[Data]:
-- Opening Marker --

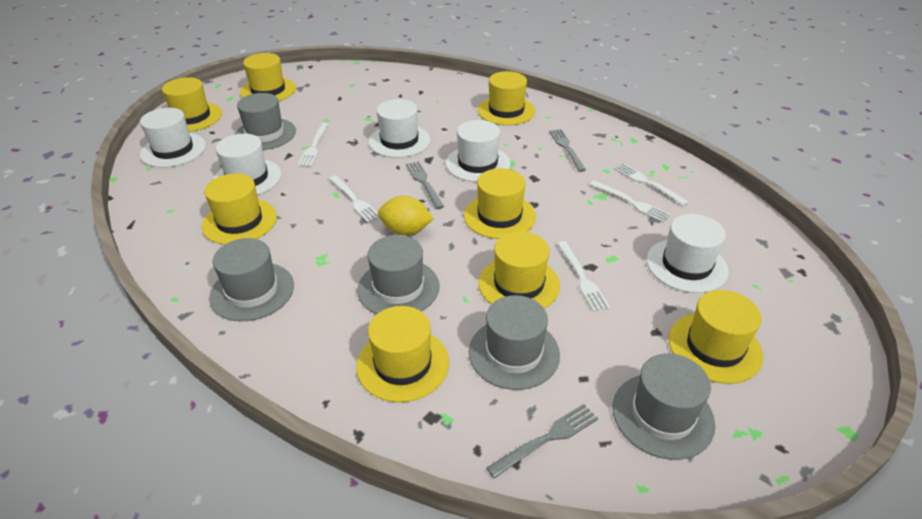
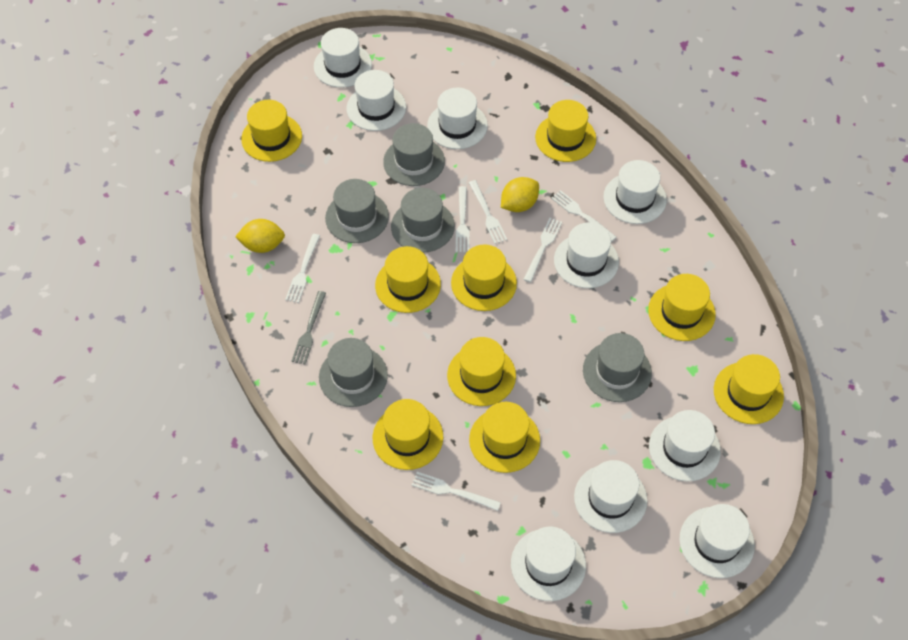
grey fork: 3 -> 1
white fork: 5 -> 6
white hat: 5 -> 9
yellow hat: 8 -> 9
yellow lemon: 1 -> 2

-- Closing Marker --
-- Opening Marker --

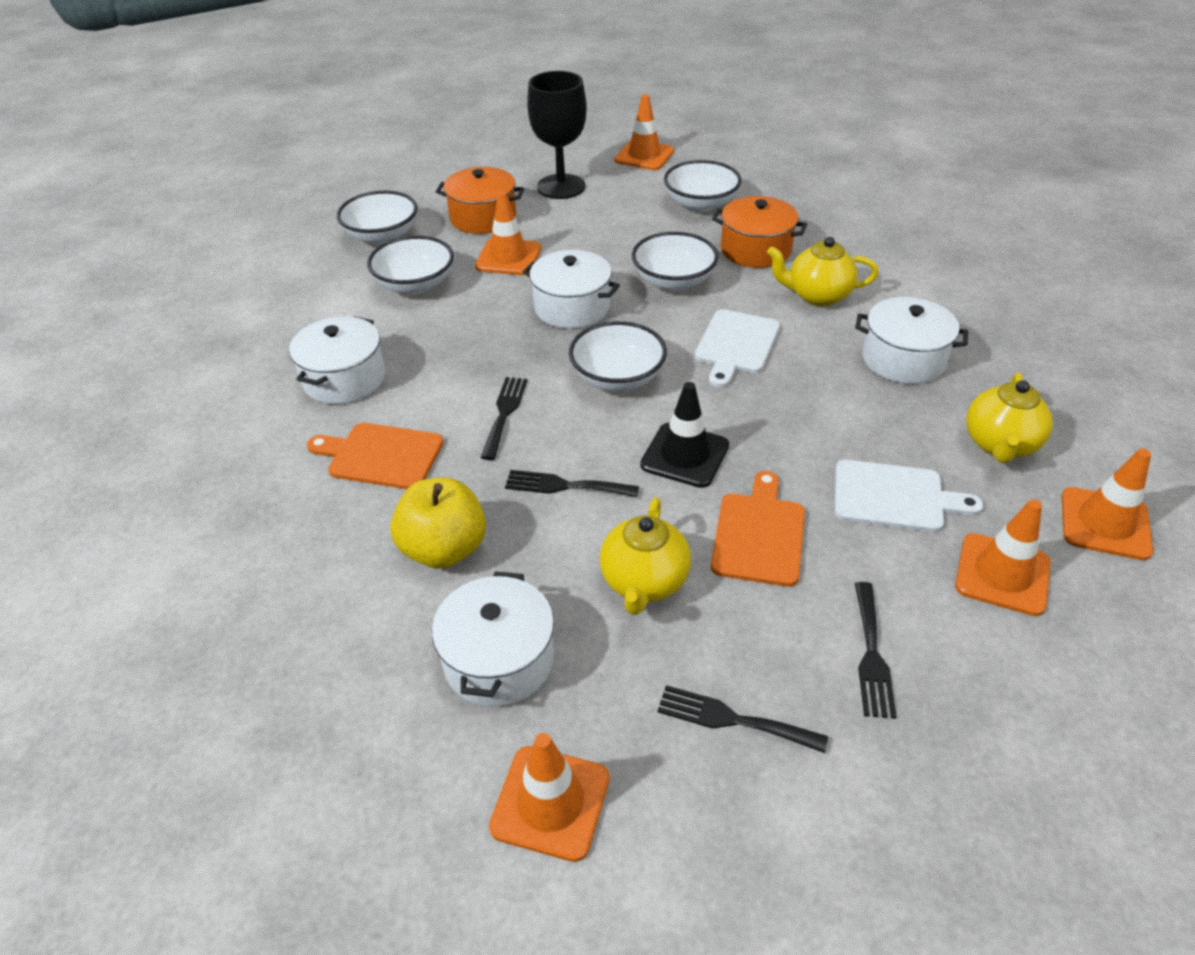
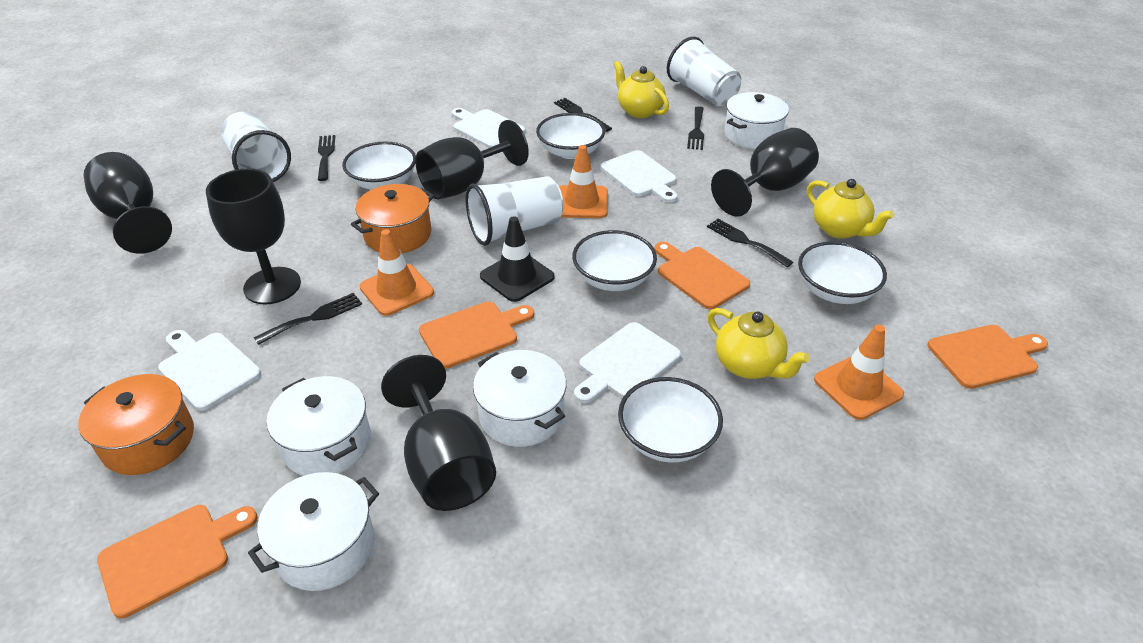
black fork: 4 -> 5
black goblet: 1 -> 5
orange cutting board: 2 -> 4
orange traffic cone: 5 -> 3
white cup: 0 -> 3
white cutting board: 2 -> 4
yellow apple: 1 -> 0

-- Closing Marker --
-- Opening Marker --

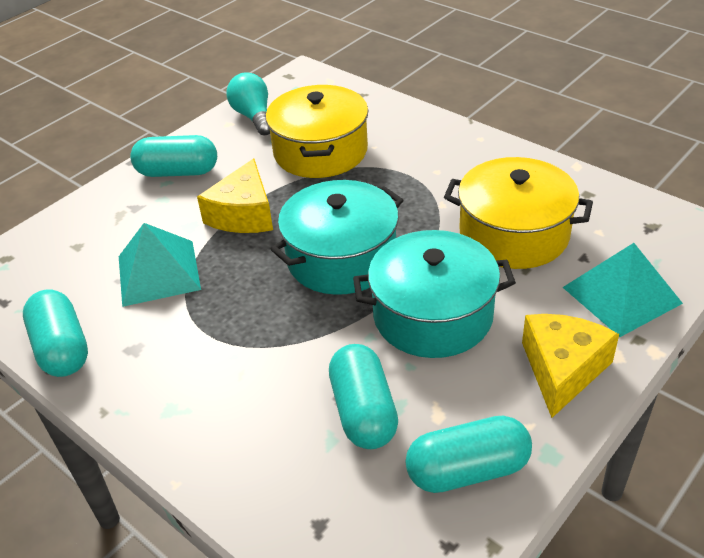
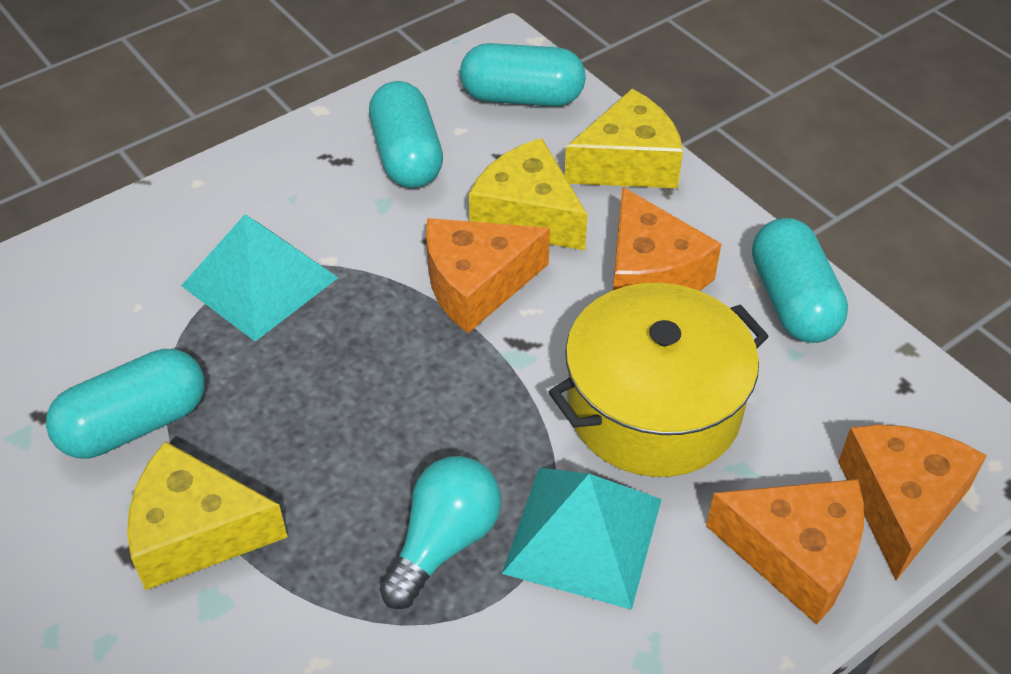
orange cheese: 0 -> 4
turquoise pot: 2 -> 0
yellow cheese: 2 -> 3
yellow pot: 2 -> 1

-- Closing Marker --

[Your instructions]:
An exact, complete copy of the lines above from the one with "black goblet: 1 -> 5" through the one with "yellow apple: 1 -> 0" is the whole answer.

[Problem solution]:
black goblet: 1 -> 5
orange cutting board: 2 -> 4
orange traffic cone: 5 -> 3
white cup: 0 -> 3
white cutting board: 2 -> 4
yellow apple: 1 -> 0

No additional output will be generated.